→ Problem to work on
Return only the stretch of the material below that begins with the line containing "D3: LED yellow" and ends with the line containing "TR3: NPN 2N3904", exactly; both of those lines belong to it.

→ Input

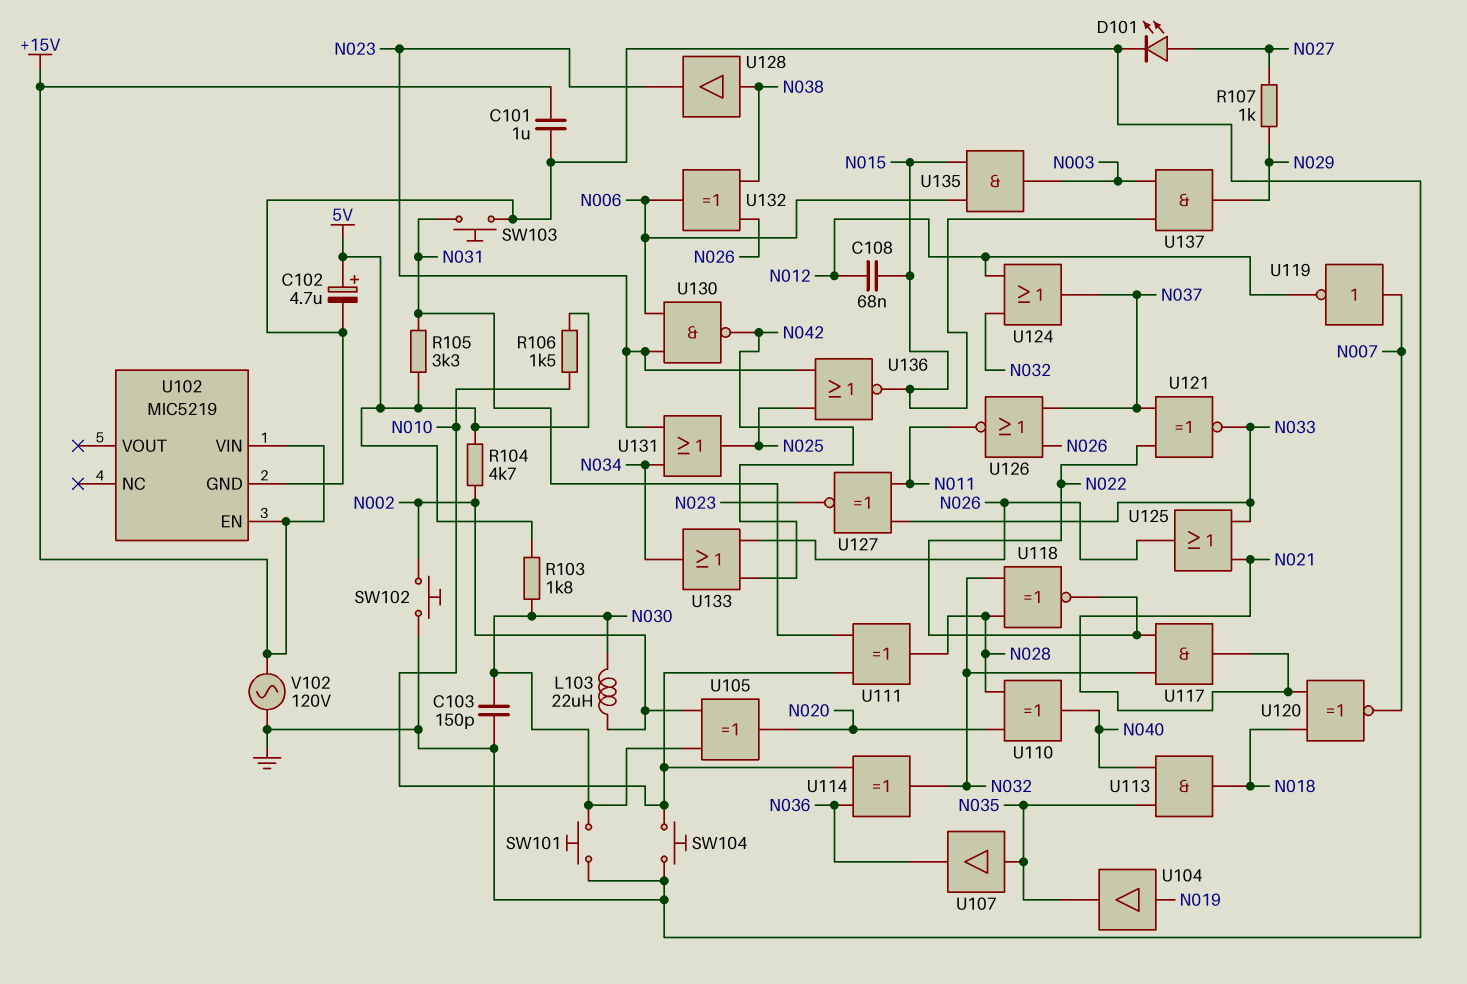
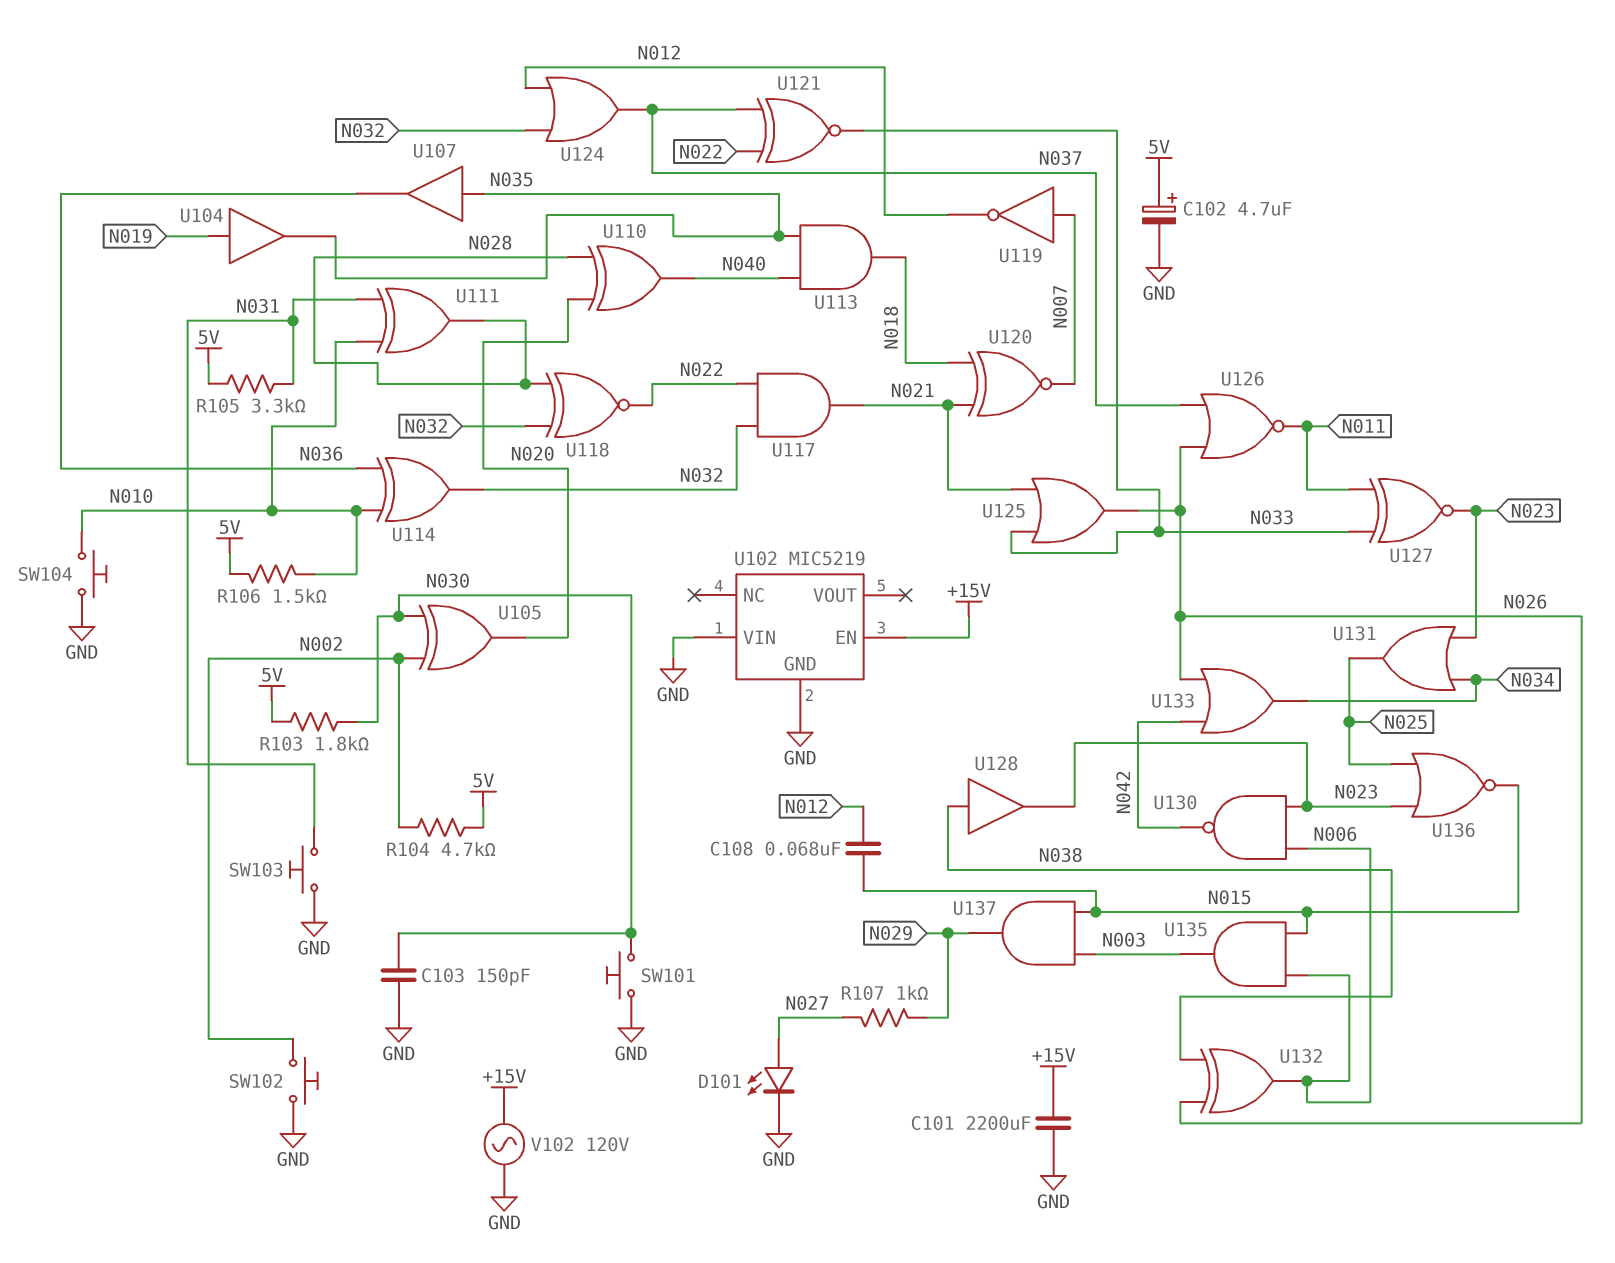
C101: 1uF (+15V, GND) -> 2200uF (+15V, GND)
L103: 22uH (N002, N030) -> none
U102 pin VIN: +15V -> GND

...

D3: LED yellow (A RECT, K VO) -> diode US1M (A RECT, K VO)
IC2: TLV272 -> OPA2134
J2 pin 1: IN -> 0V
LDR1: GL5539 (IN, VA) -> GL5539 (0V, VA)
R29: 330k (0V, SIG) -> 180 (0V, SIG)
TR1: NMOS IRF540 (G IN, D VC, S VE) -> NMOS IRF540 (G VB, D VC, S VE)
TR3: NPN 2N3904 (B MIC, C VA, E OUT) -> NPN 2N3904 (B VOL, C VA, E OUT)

→ Task solution
D3: LED yellow (A RECT, K VO) -> diode US1M (A RECT, K VO)
IC2: TLV272 -> OPA2134
J2 pin 1: IN -> 0V
LDR1: GL5539 (IN, VA) -> GL5539 (0V, VA)
R29: 330k (0V, SIG) -> 180 (0V, SIG)
TR1: NMOS IRF540 (G IN, D VC, S VE) -> NMOS IRF540 (G VB, D VC, S VE)
TR3: NPN 2N3904 (B MIC, C VA, E OUT) -> NPN 2N3904 (B VOL, C VA, E OUT)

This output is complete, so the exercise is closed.